In the entries below, find the line with "IR: TSOP4838 -> KY-022" and print exactly every line from there up to and including the line with "LED2 pin SIG: D5 -> D9", with no other lines.

*** Opening MATERIAL PROVIDED ***

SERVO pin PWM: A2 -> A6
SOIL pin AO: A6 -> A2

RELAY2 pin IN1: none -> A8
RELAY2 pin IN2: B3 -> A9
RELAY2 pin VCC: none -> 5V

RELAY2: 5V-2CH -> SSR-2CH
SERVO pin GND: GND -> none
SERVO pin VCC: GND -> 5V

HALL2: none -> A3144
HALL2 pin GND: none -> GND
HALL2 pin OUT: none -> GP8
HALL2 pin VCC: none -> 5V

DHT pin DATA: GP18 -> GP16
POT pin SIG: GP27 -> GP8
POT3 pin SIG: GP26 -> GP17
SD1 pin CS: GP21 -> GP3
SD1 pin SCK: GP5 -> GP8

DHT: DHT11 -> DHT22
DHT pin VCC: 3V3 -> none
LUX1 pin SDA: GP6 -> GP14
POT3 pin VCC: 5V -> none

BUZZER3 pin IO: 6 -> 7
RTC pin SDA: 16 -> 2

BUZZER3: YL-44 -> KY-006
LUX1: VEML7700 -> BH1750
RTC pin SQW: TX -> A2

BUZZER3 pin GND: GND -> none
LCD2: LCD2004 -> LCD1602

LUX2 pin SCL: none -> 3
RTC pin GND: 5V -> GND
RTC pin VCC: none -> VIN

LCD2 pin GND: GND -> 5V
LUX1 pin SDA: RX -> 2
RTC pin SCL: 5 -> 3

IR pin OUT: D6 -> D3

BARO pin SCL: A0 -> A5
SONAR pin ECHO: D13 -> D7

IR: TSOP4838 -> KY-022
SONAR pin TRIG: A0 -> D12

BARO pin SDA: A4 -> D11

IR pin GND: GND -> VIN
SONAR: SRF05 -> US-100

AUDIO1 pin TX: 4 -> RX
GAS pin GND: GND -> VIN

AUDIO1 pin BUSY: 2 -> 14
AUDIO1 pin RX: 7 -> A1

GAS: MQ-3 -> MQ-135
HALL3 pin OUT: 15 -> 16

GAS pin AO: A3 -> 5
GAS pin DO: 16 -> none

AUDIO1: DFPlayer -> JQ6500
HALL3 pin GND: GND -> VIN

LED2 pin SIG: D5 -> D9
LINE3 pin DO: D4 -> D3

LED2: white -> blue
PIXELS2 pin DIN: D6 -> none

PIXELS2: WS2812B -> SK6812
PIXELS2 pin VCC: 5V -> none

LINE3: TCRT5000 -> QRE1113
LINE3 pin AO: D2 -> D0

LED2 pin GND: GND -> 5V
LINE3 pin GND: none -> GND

*** Closing MATERIAL PROVIDED ***

→ SOLUTION TO THIS EXERCISE:
IR: TSOP4838 -> KY-022
SONAR pin TRIG: A0 -> D12

BARO pin SDA: A4 -> D11

IR pin GND: GND -> VIN
SONAR: SRF05 -> US-100

AUDIO1 pin TX: 4 -> RX
GAS pin GND: GND -> VIN

AUDIO1 pin BUSY: 2 -> 14
AUDIO1 pin RX: 7 -> A1

GAS: MQ-3 -> MQ-135
HALL3 pin OUT: 15 -> 16

GAS pin AO: A3 -> 5
GAS pin DO: 16 -> none

AUDIO1: DFPlayer -> JQ6500
HALL3 pin GND: GND -> VIN

LED2 pin SIG: D5 -> D9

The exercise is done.